The required output is the exact run of lines from the one that contains "grey eraser: 5 -> 3" to the end of the data, with every picture left out.

---------- Extracted material

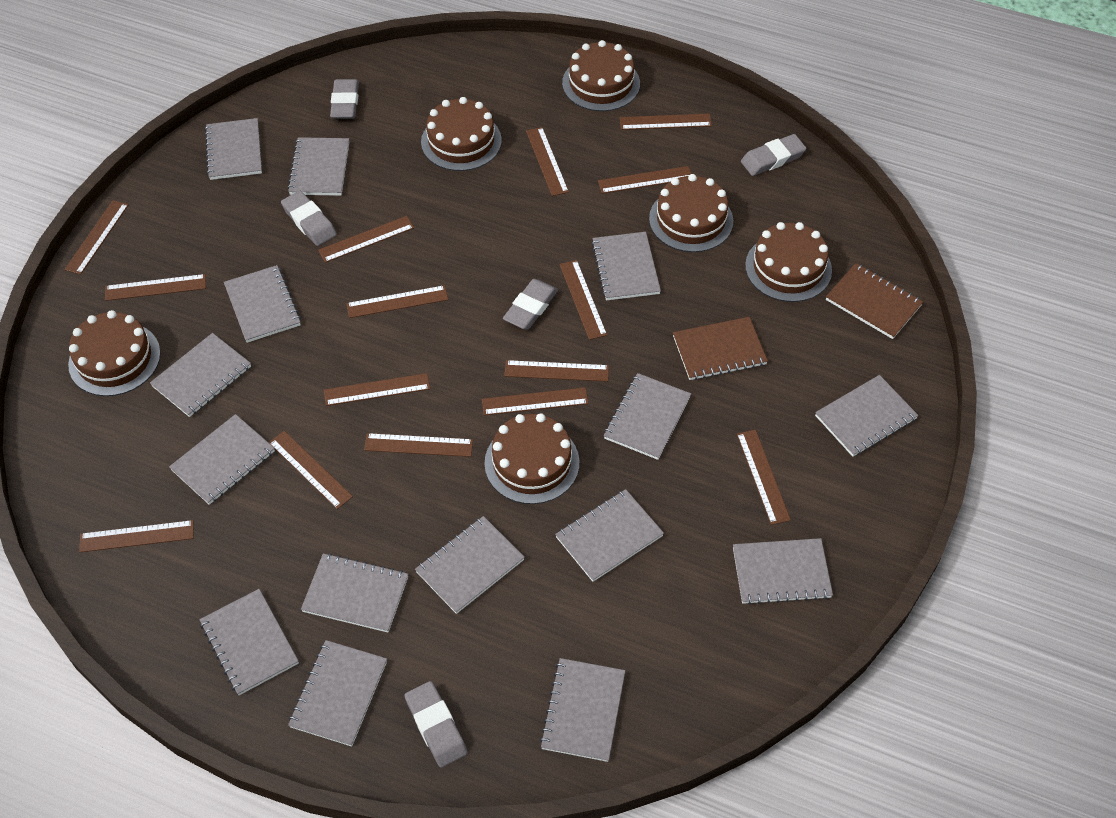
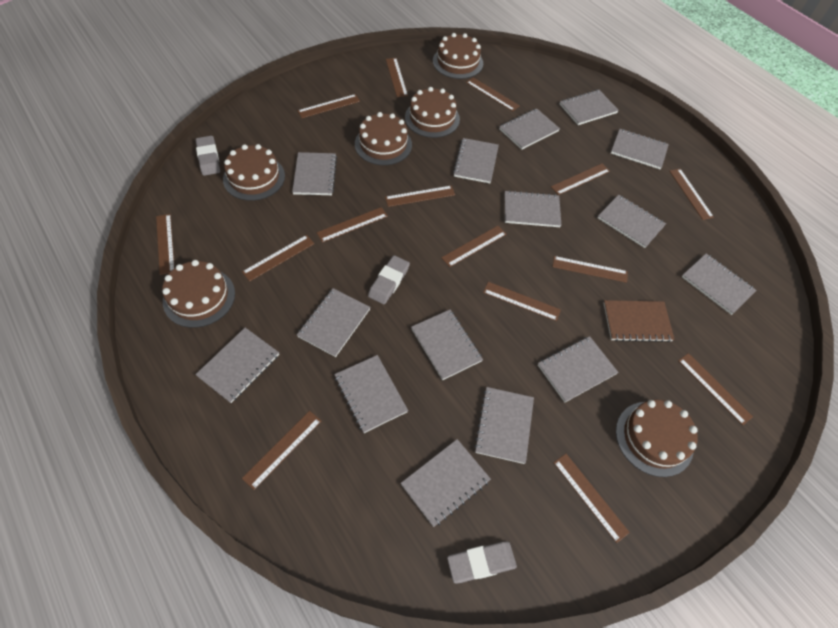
brown notebook: 2 -> 1
grey eraser: 5 -> 3

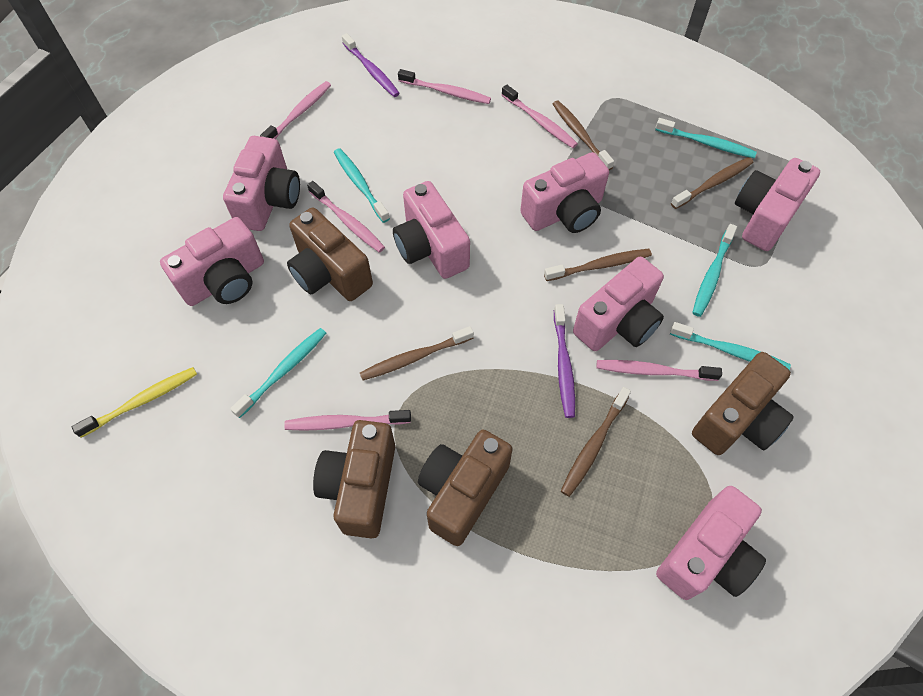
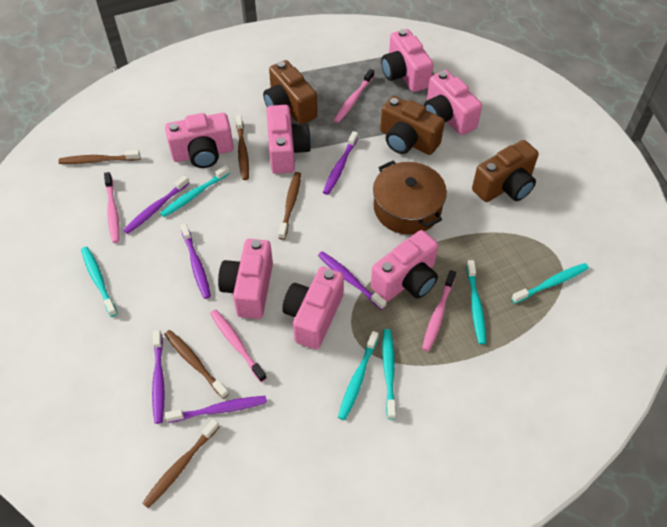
brown camera: 4 -> 3
brown pot: 0 -> 1
pink toothbrush: 6 -> 4
purple toothbrush: 2 -> 6
turquoise toothbrush: 5 -> 6
yellow toothbrush: 1 -> 0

--------------------

• _Answer section_:
grey eraser: 5 -> 3

brown camera: 4 -> 3
brown pot: 0 -> 1
pink toothbrush: 6 -> 4
purple toothbrush: 2 -> 6
turquoise toothbrush: 5 -> 6
yellow toothbrush: 1 -> 0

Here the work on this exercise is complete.